### [Instructions for the task]
Below are records with pictures. Reproduce exactly the lines from the line with "CN1 pin 1: DGND -> AC1" to the line with "C3: 6.8uF (plus", inclusive, and leave each picture out.

(Dataset entries)

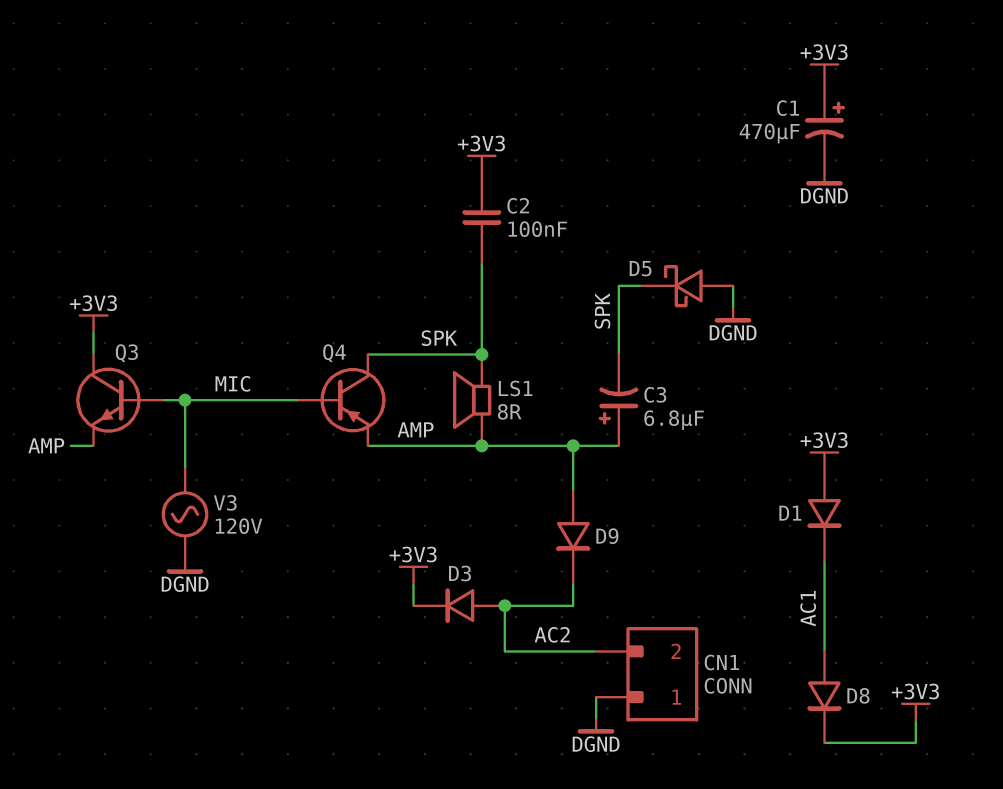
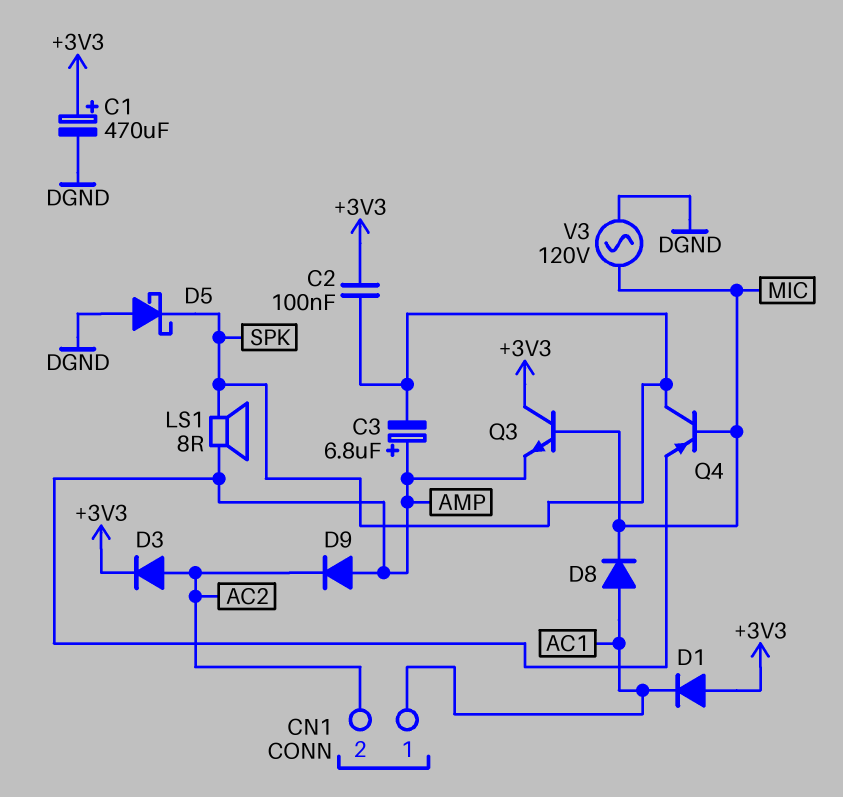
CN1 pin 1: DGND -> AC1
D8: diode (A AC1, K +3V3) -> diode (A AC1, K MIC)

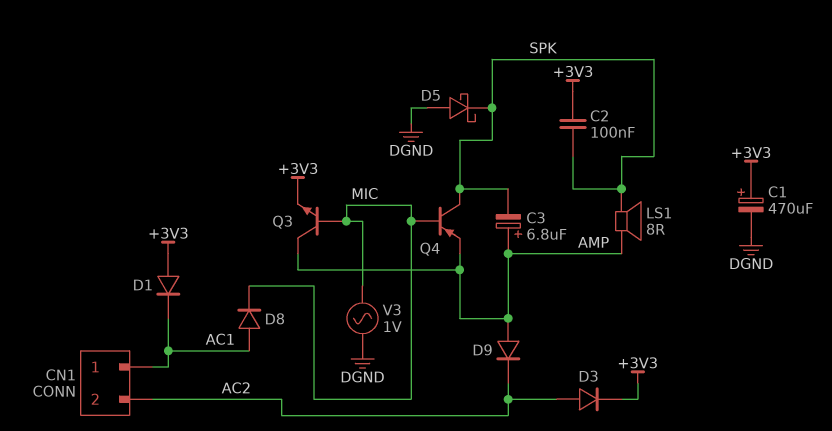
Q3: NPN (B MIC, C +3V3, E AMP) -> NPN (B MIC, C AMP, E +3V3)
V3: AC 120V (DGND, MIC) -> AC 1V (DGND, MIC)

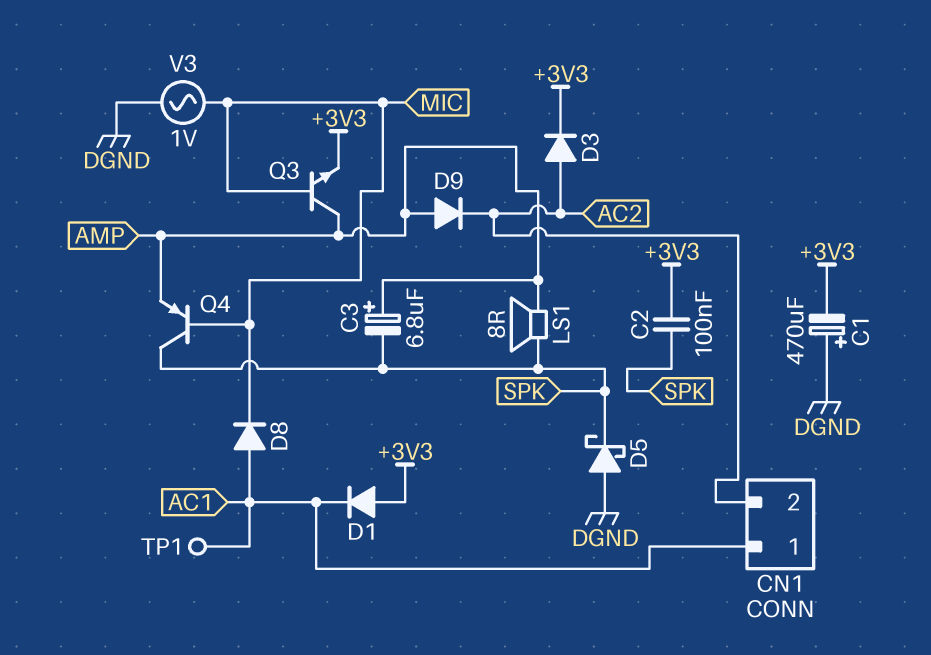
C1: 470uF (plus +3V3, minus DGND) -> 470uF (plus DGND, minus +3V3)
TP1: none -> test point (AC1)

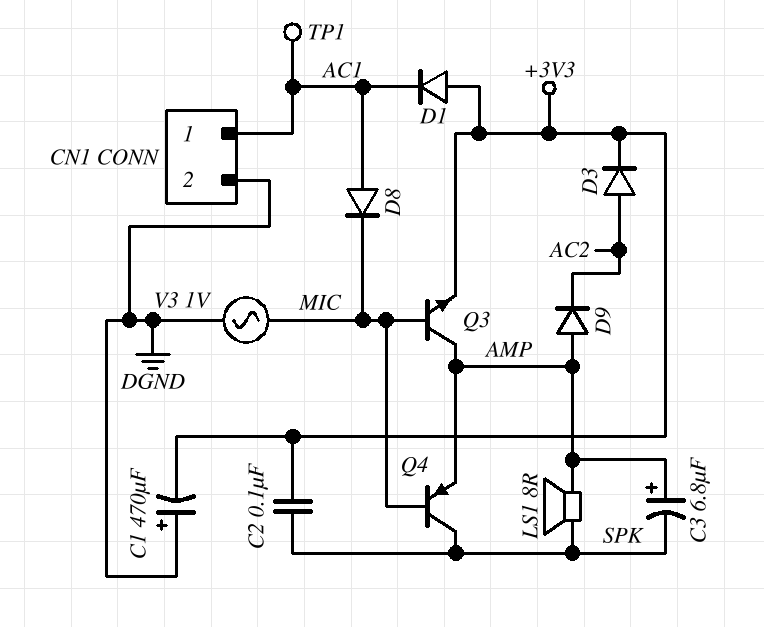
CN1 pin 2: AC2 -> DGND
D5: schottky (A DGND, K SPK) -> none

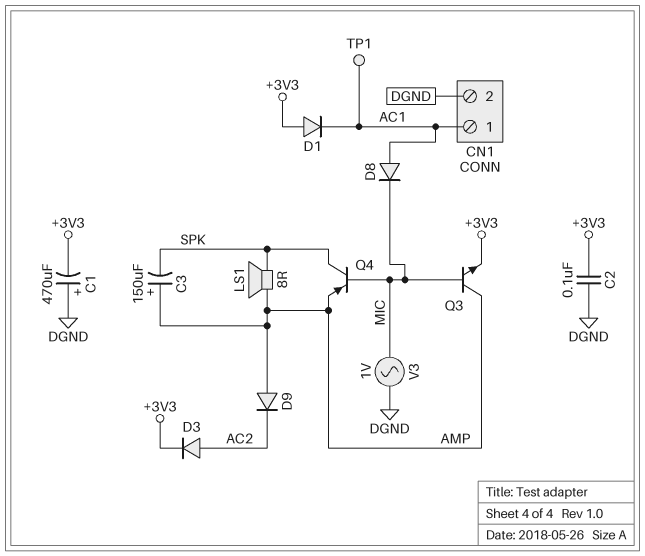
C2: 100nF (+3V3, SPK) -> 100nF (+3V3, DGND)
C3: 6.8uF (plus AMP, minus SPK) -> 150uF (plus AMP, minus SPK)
--
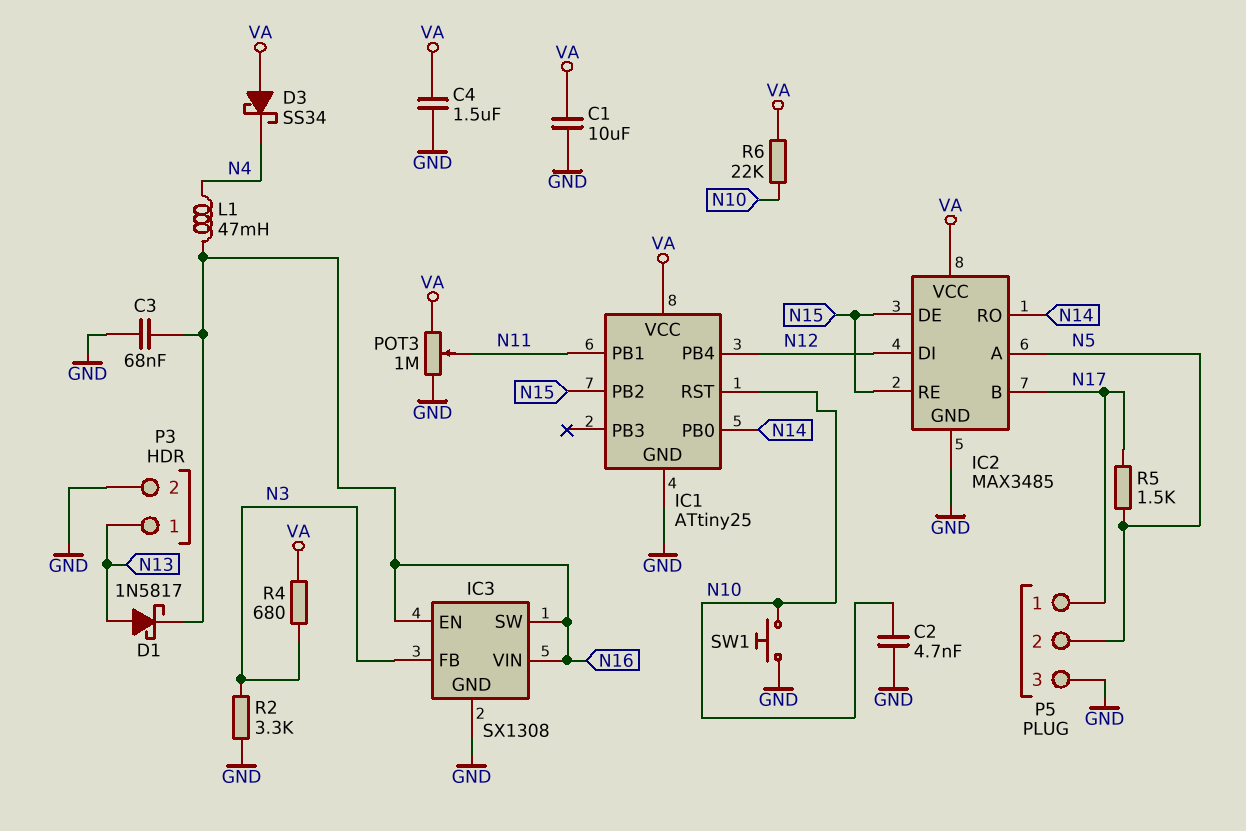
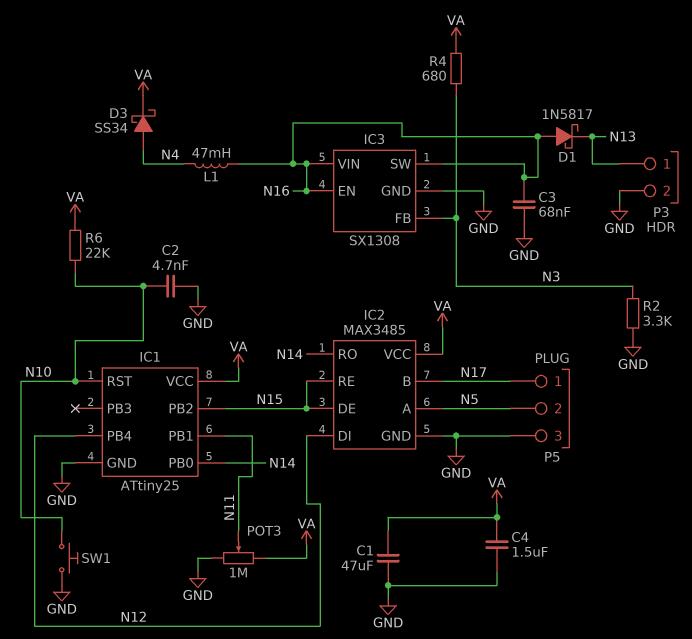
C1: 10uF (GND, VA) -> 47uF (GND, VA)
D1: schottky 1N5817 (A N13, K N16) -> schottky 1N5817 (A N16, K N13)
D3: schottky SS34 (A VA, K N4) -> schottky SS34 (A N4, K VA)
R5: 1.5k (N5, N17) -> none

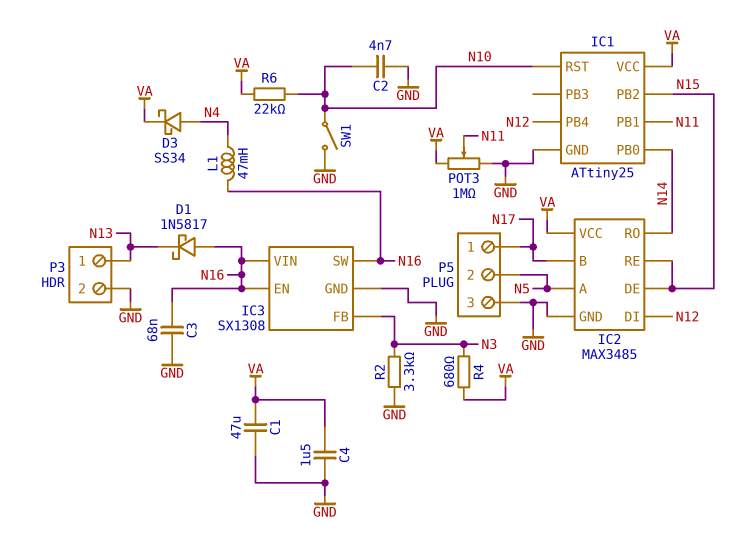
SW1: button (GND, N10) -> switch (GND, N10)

### [Response area]
CN1 pin 1: DGND -> AC1
D8: diode (A AC1, K +3V3) -> diode (A AC1, K MIC)

Q3: NPN (B MIC, C +3V3, E AMP) -> NPN (B MIC, C AMP, E +3V3)
V3: AC 120V (DGND, MIC) -> AC 1V (DGND, MIC)

C1: 470uF (plus +3V3, minus DGND) -> 470uF (plus DGND, minus +3V3)
TP1: none -> test point (AC1)

CN1 pin 2: AC2 -> DGND
D5: schottky (A DGND, K SPK) -> none

C2: 100nF (+3V3, SPK) -> 100nF (+3V3, DGND)
C3: 6.8uF (plus AMP, minus SPK) -> 150uF (plus AMP, minus SPK)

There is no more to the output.